### GIVEN RECORDS
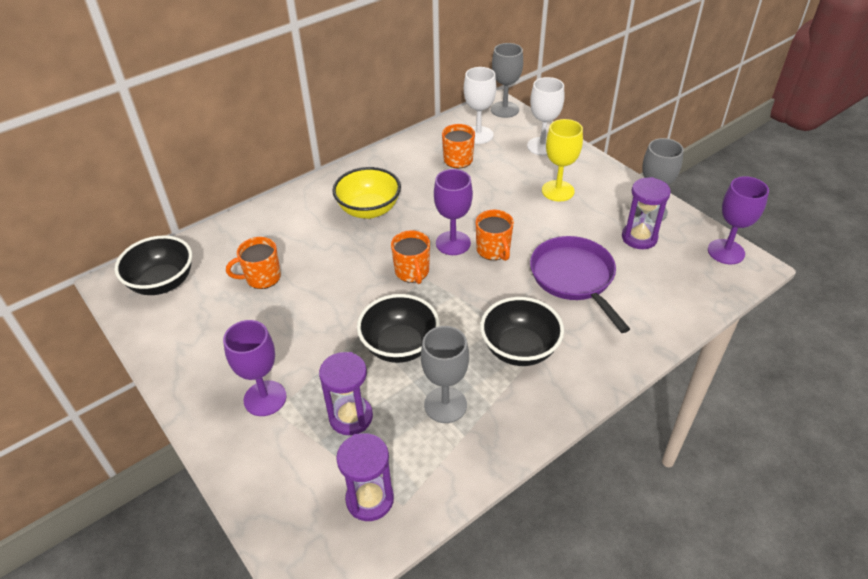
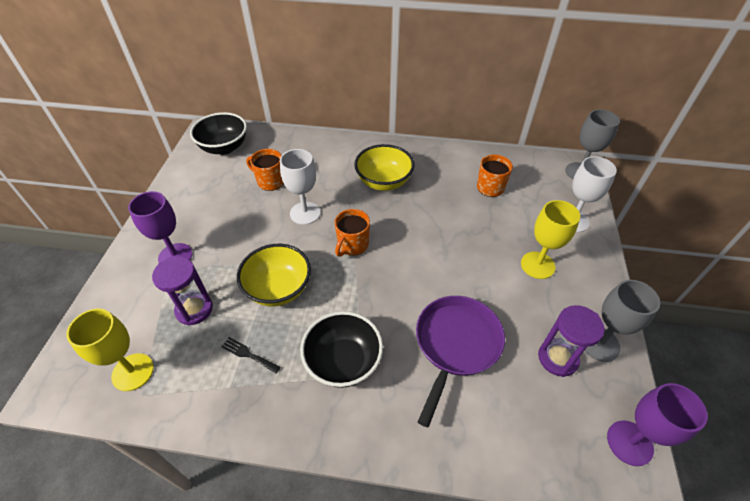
camera: 45 degrees right, 5 degrees up
(370, 499) = (133, 372): purple hourglass -> yellow goblet
(400, 346) = (278, 289): black bowl -> yellow bowl
(445, 405) = (248, 354): grey goblet -> black fork
(453, 243) = (405, 245): purple goblet -> none
(478, 135) = (531, 179): white goblet -> white goblet (305, 213)
(493, 250) = (425, 273): orange mug -> none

### WORK TO BE COMPLETED
Where a line above contains the word "none", show that line.

### FINISHED EXERCISE
(453, 243) = (405, 245): purple goblet -> none
(493, 250) = (425, 273): orange mug -> none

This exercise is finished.